_YOUR TASK_
Below are entries. Copy exactly the lines running from the line that holds "C208: 1uF (GND, W9) -> 10nF (GND, W9)" to the line that holds "R216: 33k (GND, W9) -> 33k (VA, W30)", with both ends included.

_TASK DATA_
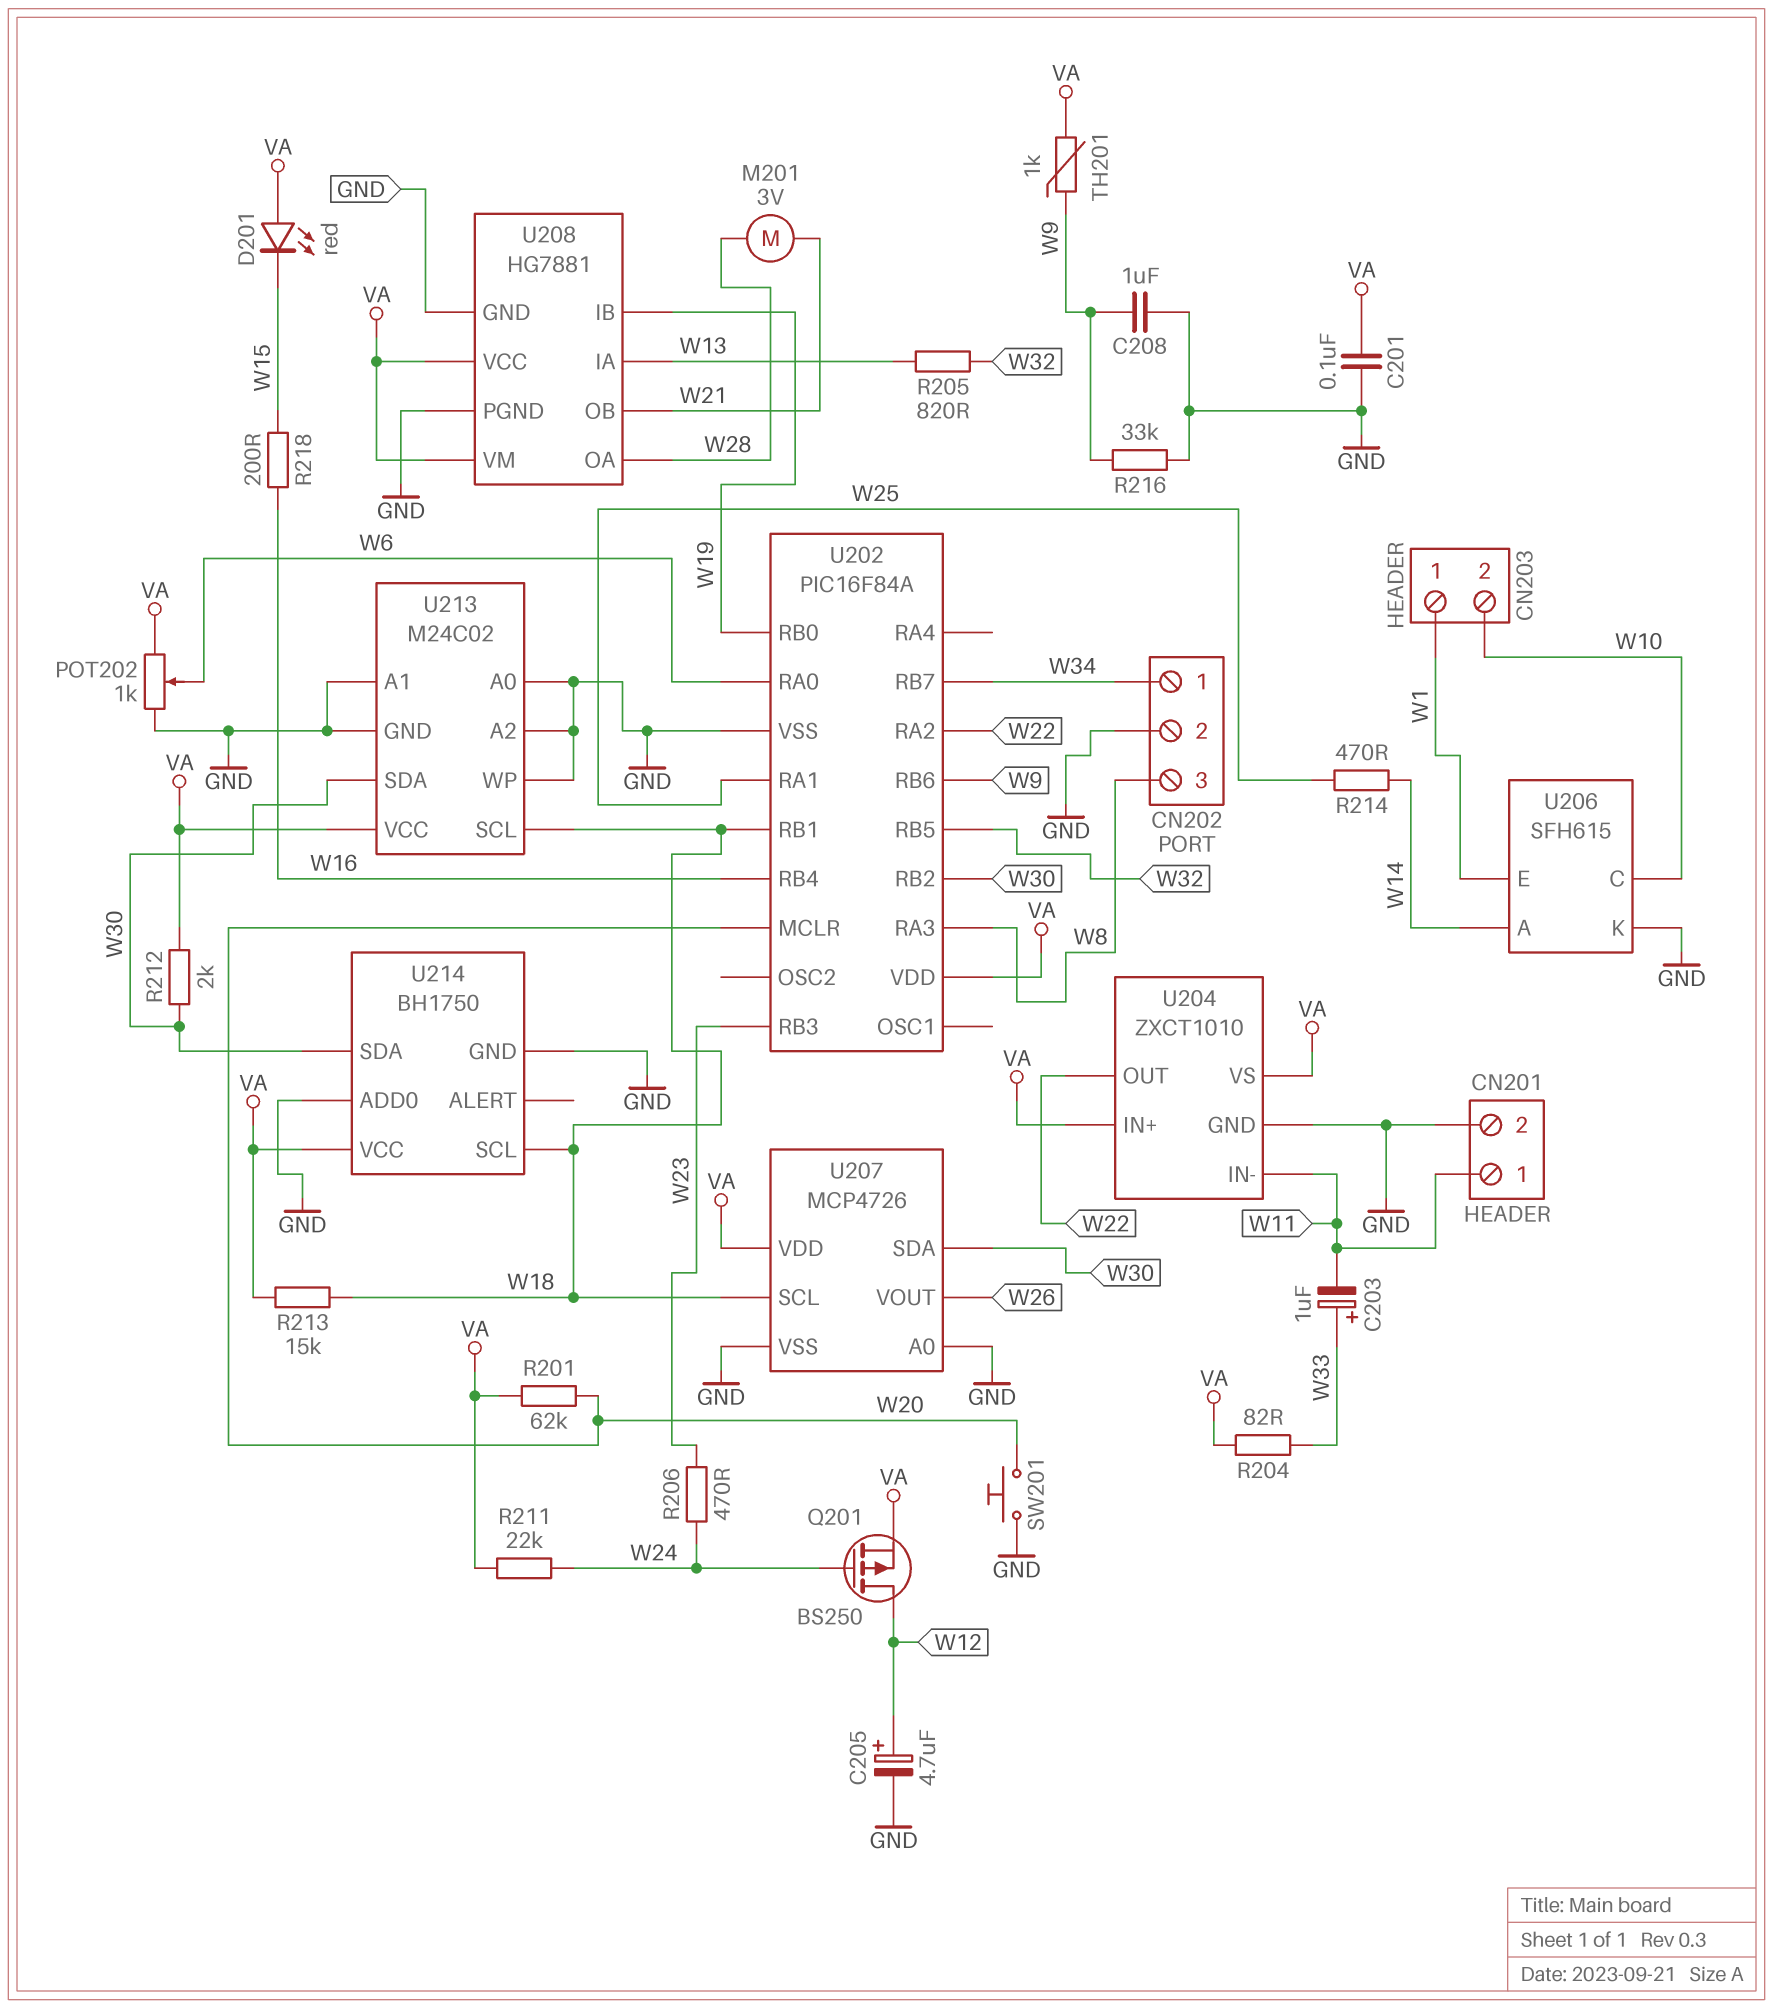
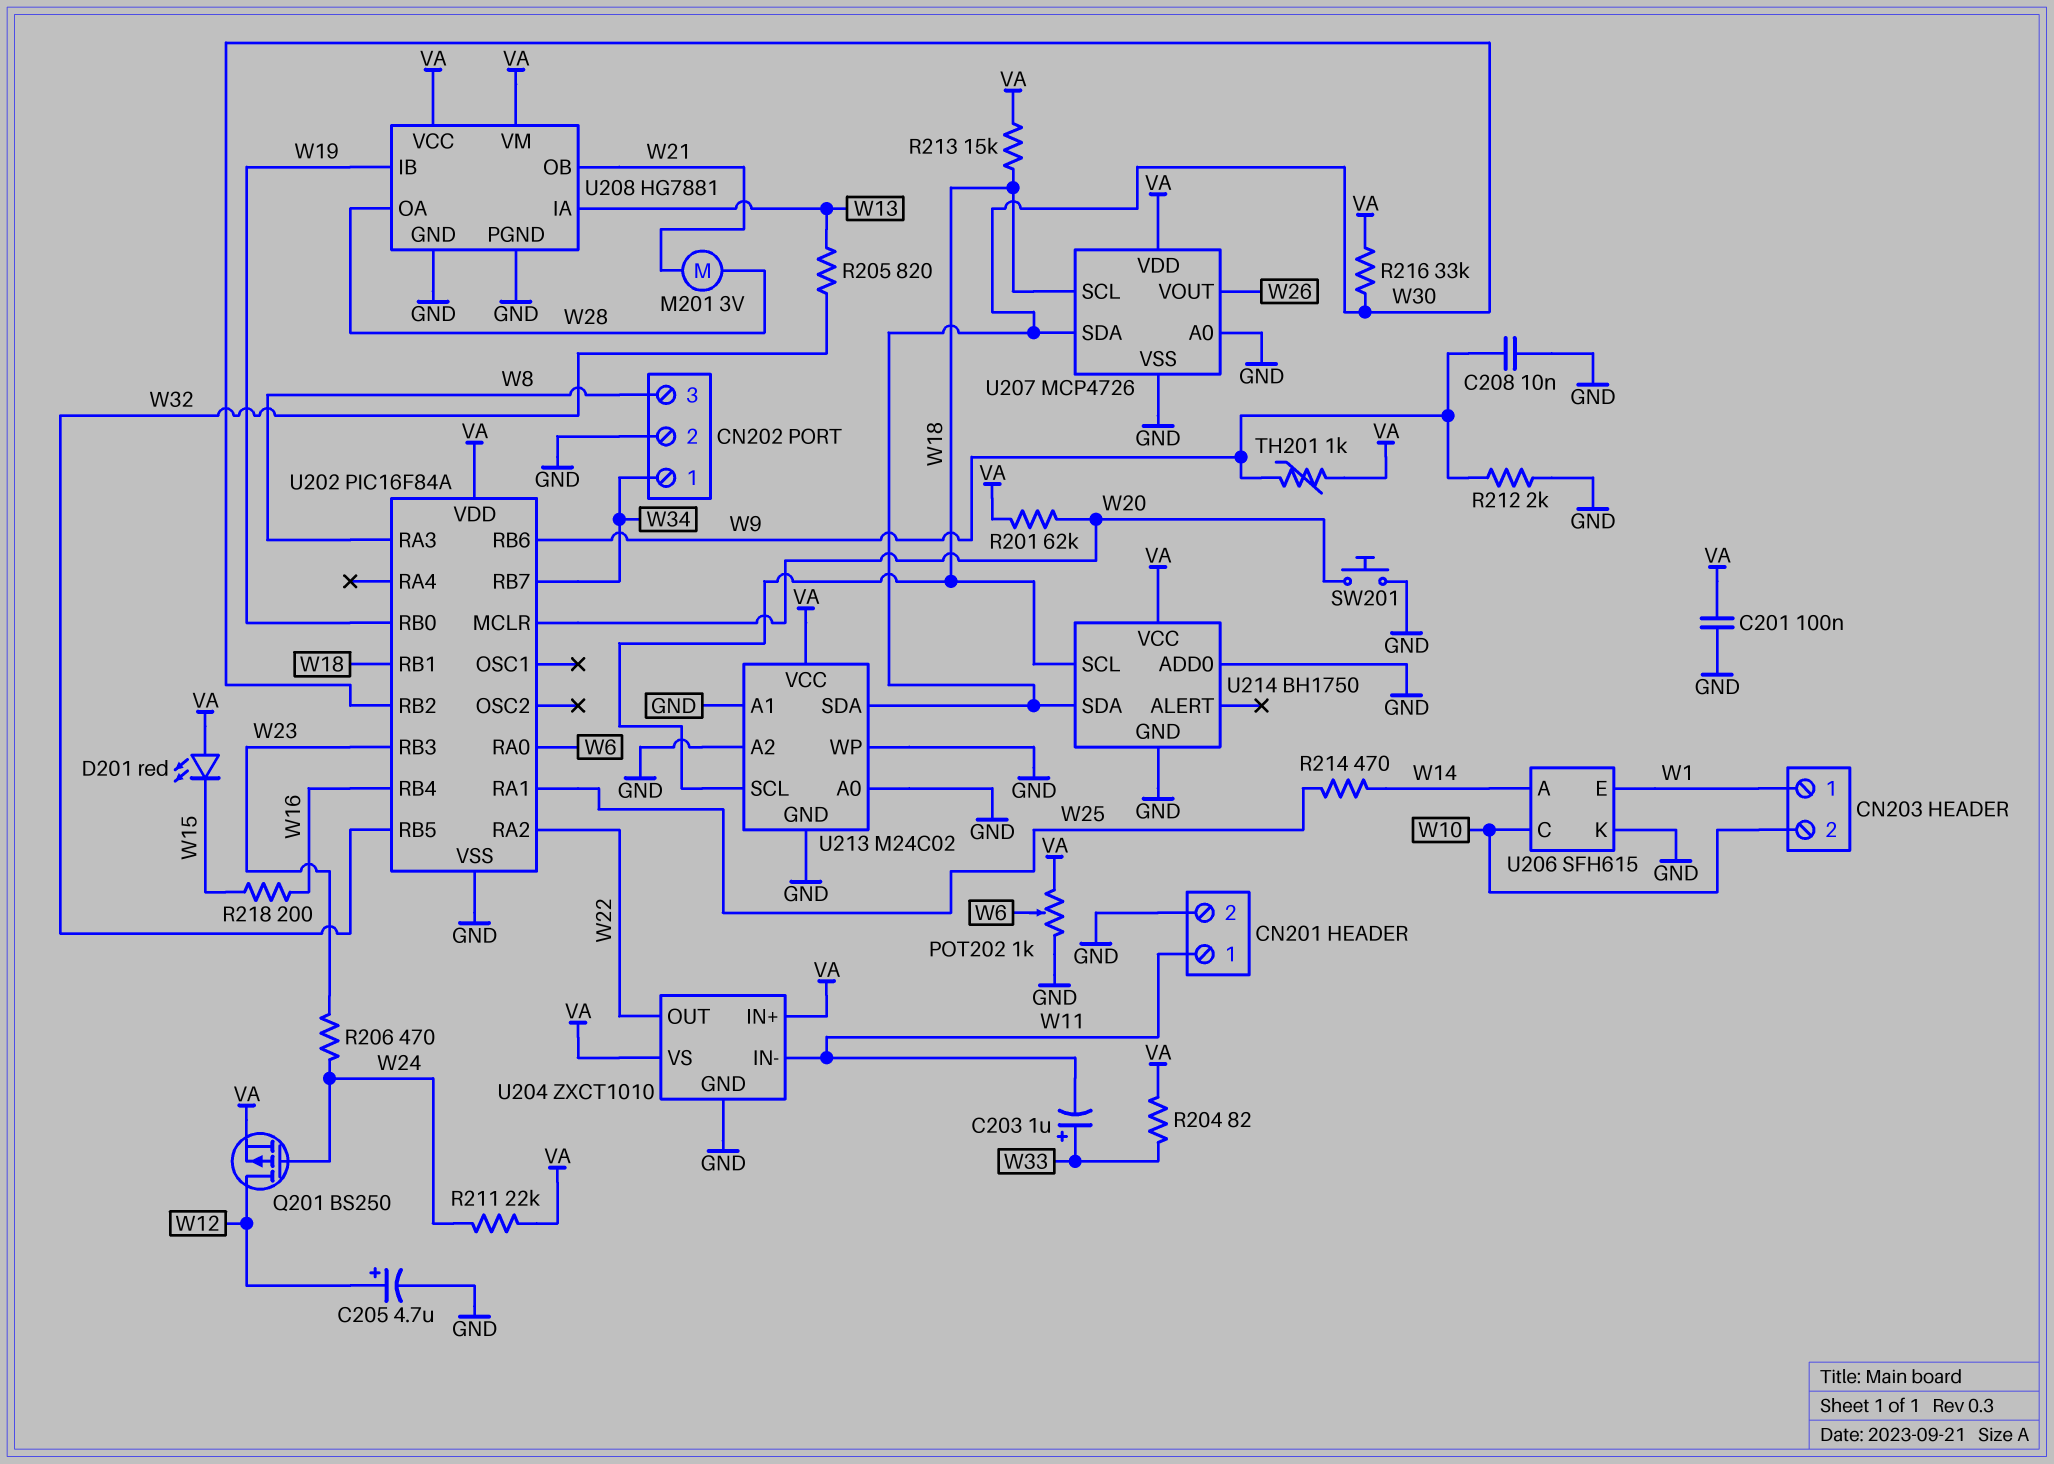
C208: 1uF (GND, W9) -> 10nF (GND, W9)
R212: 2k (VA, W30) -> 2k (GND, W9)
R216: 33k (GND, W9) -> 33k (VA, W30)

---

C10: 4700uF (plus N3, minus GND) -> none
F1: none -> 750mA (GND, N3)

_YOUR RESPONSE_
C208: 1uF (GND, W9) -> 10nF (GND, W9)
R212: 2k (VA, W30) -> 2k (GND, W9)
R216: 33k (GND, W9) -> 33k (VA, W30)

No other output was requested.